==== Exercise data ====
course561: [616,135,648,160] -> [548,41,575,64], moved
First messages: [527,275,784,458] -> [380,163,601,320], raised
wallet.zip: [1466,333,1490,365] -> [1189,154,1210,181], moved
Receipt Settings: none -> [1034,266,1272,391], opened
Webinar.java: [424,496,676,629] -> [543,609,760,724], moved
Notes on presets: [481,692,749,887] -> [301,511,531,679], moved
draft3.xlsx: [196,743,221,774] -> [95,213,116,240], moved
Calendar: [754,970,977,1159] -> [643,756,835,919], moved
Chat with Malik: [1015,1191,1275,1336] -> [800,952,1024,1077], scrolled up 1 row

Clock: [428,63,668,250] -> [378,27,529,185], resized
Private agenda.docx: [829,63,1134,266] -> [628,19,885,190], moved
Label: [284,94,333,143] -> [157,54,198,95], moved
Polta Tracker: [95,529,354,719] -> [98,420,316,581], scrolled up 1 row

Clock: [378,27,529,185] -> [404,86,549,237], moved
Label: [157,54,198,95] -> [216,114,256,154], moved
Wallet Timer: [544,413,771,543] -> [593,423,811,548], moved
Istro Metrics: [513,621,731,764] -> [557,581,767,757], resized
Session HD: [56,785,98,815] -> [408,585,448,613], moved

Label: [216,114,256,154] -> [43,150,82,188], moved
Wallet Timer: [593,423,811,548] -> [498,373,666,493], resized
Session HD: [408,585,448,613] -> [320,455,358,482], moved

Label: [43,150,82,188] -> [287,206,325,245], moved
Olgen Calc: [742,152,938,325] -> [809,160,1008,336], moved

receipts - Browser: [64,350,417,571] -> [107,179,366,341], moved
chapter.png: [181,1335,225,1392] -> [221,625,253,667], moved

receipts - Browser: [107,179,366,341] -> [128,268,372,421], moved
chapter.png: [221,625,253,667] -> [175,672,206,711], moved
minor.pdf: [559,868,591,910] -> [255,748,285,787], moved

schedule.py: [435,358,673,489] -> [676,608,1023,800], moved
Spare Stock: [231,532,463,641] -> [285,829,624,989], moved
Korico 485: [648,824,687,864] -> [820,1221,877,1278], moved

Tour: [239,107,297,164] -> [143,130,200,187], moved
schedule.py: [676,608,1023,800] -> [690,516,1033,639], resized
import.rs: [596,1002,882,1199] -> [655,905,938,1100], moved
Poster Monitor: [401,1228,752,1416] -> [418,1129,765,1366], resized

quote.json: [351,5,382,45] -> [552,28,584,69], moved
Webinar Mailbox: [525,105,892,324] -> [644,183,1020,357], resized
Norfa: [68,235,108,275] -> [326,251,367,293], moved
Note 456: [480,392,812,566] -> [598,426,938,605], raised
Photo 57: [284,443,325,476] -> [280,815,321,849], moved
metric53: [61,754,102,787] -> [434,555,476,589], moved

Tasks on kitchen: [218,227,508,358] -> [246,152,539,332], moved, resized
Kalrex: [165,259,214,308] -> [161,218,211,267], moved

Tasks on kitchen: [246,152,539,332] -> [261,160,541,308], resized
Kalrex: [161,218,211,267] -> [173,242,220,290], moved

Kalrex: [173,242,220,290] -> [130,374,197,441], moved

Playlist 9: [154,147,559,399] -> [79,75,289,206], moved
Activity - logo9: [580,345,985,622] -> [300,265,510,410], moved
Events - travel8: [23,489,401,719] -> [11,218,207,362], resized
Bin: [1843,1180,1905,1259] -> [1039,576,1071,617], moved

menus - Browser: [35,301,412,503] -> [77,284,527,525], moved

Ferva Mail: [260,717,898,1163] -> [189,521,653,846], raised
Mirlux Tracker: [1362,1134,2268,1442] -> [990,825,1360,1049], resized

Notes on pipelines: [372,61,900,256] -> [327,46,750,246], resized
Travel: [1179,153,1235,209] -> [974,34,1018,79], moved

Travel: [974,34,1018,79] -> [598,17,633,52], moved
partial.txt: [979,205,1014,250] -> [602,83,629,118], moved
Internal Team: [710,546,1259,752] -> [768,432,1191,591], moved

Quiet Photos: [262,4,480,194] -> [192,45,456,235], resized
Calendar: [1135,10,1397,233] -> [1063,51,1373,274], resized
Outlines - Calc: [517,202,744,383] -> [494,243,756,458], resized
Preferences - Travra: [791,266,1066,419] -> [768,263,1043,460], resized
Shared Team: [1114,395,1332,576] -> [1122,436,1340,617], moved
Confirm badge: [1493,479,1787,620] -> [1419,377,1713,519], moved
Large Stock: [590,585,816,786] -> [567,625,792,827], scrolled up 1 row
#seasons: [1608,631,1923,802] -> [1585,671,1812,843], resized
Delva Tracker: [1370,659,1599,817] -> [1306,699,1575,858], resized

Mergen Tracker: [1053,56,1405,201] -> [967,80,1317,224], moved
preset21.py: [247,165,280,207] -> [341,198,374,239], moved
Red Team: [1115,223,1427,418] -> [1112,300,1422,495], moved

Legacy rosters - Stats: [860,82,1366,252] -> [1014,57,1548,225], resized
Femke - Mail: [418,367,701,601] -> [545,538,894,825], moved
====
Copy out the entire material exactly.

course561: [616,135,648,160] -> [548,41,575,64], moved
First messages: [527,275,784,458] -> [380,163,601,320], raised
wallet.zip: [1466,333,1490,365] -> [1189,154,1210,181], moved
Receipt Settings: none -> [1034,266,1272,391], opened
Webinar.java: [424,496,676,629] -> [543,609,760,724], moved
Notes on presets: [481,692,749,887] -> [301,511,531,679], moved
draft3.xlsx: [196,743,221,774] -> [95,213,116,240], moved
Calendar: [754,970,977,1159] -> [643,756,835,919], moved
Chat with Malik: [1015,1191,1275,1336] -> [800,952,1024,1077], scrolled up 1 row

Clock: [428,63,668,250] -> [378,27,529,185], resized
Private agenda.docx: [829,63,1134,266] -> [628,19,885,190], moved
Label: [284,94,333,143] -> [157,54,198,95], moved
Polta Tracker: [95,529,354,719] -> [98,420,316,581], scrolled up 1 row

Clock: [378,27,529,185] -> [404,86,549,237], moved
Label: [157,54,198,95] -> [216,114,256,154], moved
Wallet Timer: [544,413,771,543] -> [593,423,811,548], moved
Istro Metrics: [513,621,731,764] -> [557,581,767,757], resized
Session HD: [56,785,98,815] -> [408,585,448,613], moved

Label: [216,114,256,154] -> [43,150,82,188], moved
Wallet Timer: [593,423,811,548] -> [498,373,666,493], resized
Session HD: [408,585,448,613] -> [320,455,358,482], moved

Label: [43,150,82,188] -> [287,206,325,245], moved
Olgen Calc: [742,152,938,325] -> [809,160,1008,336], moved

receipts - Browser: [64,350,417,571] -> [107,179,366,341], moved
chapter.png: [181,1335,225,1392] -> [221,625,253,667], moved

receipts - Browser: [107,179,366,341] -> [128,268,372,421], moved
chapter.png: [221,625,253,667] -> [175,672,206,711], moved
minor.pdf: [559,868,591,910] -> [255,748,285,787], moved

schedule.py: [435,358,673,489] -> [676,608,1023,800], moved
Spare Stock: [231,532,463,641] -> [285,829,624,989], moved
Korico 485: [648,824,687,864] -> [820,1221,877,1278], moved

Tour: [239,107,297,164] -> [143,130,200,187], moved
schedule.py: [676,608,1023,800] -> [690,516,1033,639], resized
import.rs: [596,1002,882,1199] -> [655,905,938,1100], moved
Poster Monitor: [401,1228,752,1416] -> [418,1129,765,1366], resized

quote.json: [351,5,382,45] -> [552,28,584,69], moved
Webinar Mailbox: [525,105,892,324] -> [644,183,1020,357], resized
Norfa: [68,235,108,275] -> [326,251,367,293], moved
Note 456: [480,392,812,566] -> [598,426,938,605], raised
Photo 57: [284,443,325,476] -> [280,815,321,849], moved
metric53: [61,754,102,787] -> [434,555,476,589], moved

Tasks on kitchen: [218,227,508,358] -> [246,152,539,332], moved, resized
Kalrex: [165,259,214,308] -> [161,218,211,267], moved

Tasks on kitchen: [246,152,539,332] -> [261,160,541,308], resized
Kalrex: [161,218,211,267] -> [173,242,220,290], moved

Kalrex: [173,242,220,290] -> [130,374,197,441], moved

Playlist 9: [154,147,559,399] -> [79,75,289,206], moved
Activity - logo9: [580,345,985,622] -> [300,265,510,410], moved
Events - travel8: [23,489,401,719] -> [11,218,207,362], resized
Bin: [1843,1180,1905,1259] -> [1039,576,1071,617], moved

menus - Browser: [35,301,412,503] -> [77,284,527,525], moved

Ferva Mail: [260,717,898,1163] -> [189,521,653,846], raised
Mirlux Tracker: [1362,1134,2268,1442] -> [990,825,1360,1049], resized

Notes on pipelines: [372,61,900,256] -> [327,46,750,246], resized
Travel: [1179,153,1235,209] -> [974,34,1018,79], moved

Travel: [974,34,1018,79] -> [598,17,633,52], moved
partial.txt: [979,205,1014,250] -> [602,83,629,118], moved
Internal Team: [710,546,1259,752] -> [768,432,1191,591], moved

Quiet Photos: [262,4,480,194] -> [192,45,456,235], resized
Calendar: [1135,10,1397,233] -> [1063,51,1373,274], resized
Outlines - Calc: [517,202,744,383] -> [494,243,756,458], resized
Preferences - Travra: [791,266,1066,419] -> [768,263,1043,460], resized
Shared Team: [1114,395,1332,576] -> [1122,436,1340,617], moved
Confirm badge: [1493,479,1787,620] -> [1419,377,1713,519], moved
Large Stock: [590,585,816,786] -> [567,625,792,827], scrolled up 1 row
#seasons: [1608,631,1923,802] -> [1585,671,1812,843], resized
Delva Tracker: [1370,659,1599,817] -> [1306,699,1575,858], resized

Mergen Tracker: [1053,56,1405,201] -> [967,80,1317,224], moved
preset21.py: [247,165,280,207] -> [341,198,374,239], moved
Red Team: [1115,223,1427,418] -> [1112,300,1422,495], moved

Legacy rosters - Stats: [860,82,1366,252] -> [1014,57,1548,225], resized
Femke - Mail: [418,367,701,601] -> [545,538,894,825], moved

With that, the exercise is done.